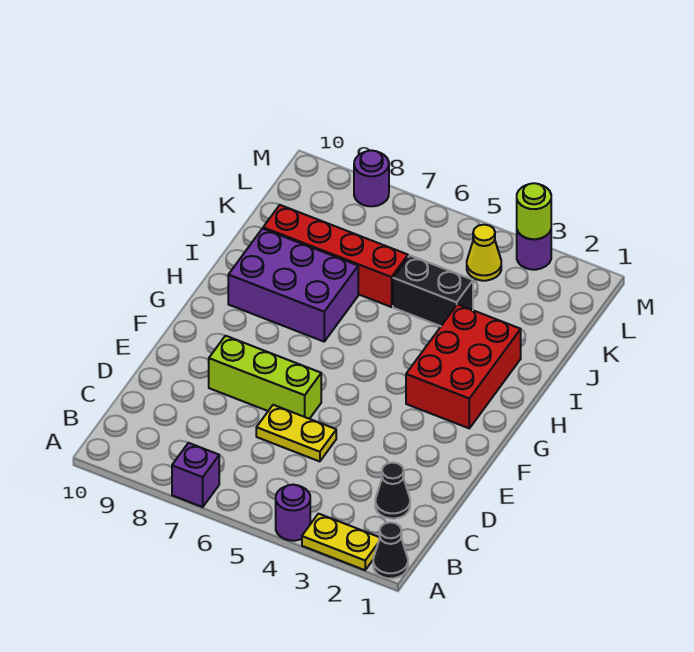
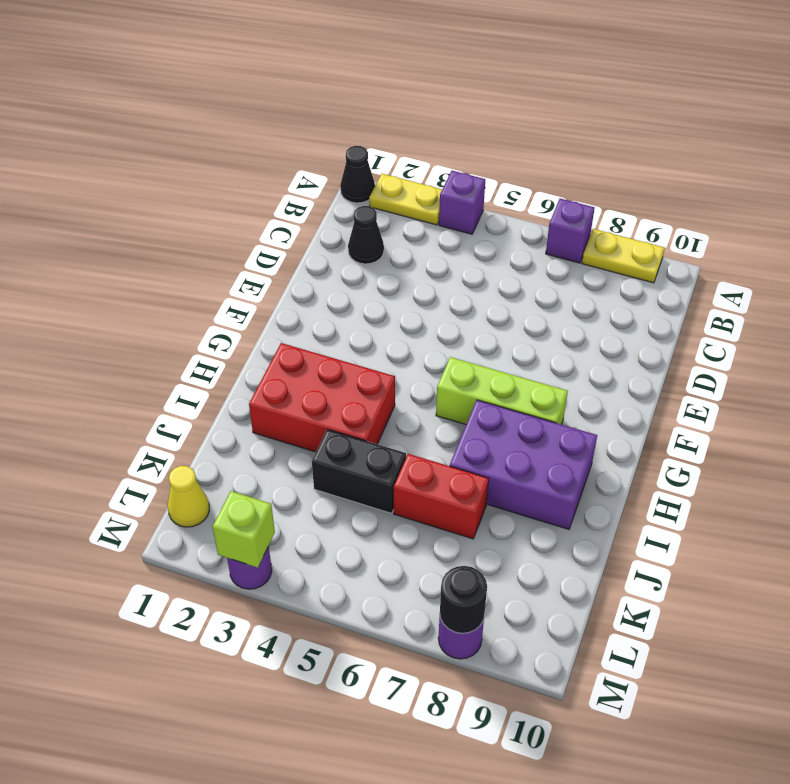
purple round brick A4 level 1 -> purple brick A4 level 1
yellow plate D5:D6 level 1 -> yellow plate A8:A9 level 1
lime brick E6:E8 level 1 -> lime brick G6:G8 level 1
red brick G2:I3 level 1 -> red brick H2:I4 level 1
red brick J6:J9 level 1 -> red brick J6:J7 level 1
yellow cone L4 level 1 -> yellow cone L1 level 1
lime round brick M3 level 2 -> lime brick M3 level 2
none -> black round brick M8 level 2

▶ _Work order_
Output the line containing "yellow cone L4" and all lines after it to the end of the records, exactly as given.

▶ _Answer space_
yellow cone L4 level 1 -> yellow cone L1 level 1
lime round brick M3 level 2 -> lime brick M3 level 2
none -> black round brick M8 level 2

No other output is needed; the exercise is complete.